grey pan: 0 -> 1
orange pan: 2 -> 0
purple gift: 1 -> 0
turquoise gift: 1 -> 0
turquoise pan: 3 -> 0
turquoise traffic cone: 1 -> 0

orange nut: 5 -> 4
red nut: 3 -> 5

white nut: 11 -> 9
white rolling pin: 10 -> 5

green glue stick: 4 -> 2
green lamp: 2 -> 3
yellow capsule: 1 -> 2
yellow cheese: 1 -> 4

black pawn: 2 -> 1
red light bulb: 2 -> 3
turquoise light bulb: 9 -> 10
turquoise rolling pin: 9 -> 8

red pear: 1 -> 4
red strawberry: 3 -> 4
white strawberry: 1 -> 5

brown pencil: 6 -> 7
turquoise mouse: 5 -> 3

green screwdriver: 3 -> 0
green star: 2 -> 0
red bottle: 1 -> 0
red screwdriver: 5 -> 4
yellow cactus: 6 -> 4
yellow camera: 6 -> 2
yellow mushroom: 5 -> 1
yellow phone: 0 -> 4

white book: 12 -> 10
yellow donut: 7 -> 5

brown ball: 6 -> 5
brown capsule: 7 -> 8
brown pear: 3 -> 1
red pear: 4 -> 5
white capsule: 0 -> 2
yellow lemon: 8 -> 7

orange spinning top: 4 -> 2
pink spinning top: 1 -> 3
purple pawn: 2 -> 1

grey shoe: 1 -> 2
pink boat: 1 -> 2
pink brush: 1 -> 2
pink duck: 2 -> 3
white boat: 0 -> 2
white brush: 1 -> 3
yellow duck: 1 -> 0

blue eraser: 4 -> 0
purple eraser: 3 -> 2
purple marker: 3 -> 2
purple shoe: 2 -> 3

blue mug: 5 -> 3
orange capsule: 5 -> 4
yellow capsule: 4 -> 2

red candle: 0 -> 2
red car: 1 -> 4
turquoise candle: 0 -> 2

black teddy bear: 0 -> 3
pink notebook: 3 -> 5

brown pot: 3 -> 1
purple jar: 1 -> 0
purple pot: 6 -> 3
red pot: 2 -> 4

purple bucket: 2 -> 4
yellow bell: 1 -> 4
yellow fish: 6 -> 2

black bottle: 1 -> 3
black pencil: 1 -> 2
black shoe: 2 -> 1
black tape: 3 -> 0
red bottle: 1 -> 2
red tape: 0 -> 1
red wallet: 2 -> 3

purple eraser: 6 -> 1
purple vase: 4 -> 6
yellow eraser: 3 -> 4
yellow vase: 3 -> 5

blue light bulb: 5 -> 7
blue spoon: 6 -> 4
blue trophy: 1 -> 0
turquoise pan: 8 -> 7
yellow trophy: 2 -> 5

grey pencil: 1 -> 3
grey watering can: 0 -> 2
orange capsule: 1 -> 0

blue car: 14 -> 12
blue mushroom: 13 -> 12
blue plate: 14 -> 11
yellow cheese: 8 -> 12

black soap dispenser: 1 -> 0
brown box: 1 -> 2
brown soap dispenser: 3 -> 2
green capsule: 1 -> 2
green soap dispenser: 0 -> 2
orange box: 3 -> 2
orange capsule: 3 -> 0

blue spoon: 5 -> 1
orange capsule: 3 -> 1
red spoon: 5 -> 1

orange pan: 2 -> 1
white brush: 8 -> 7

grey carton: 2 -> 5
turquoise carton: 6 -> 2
-------
Exercise brief — Answer required as a bare number: state how many lines in the material contain the word "turquoise".

Problem solution — 9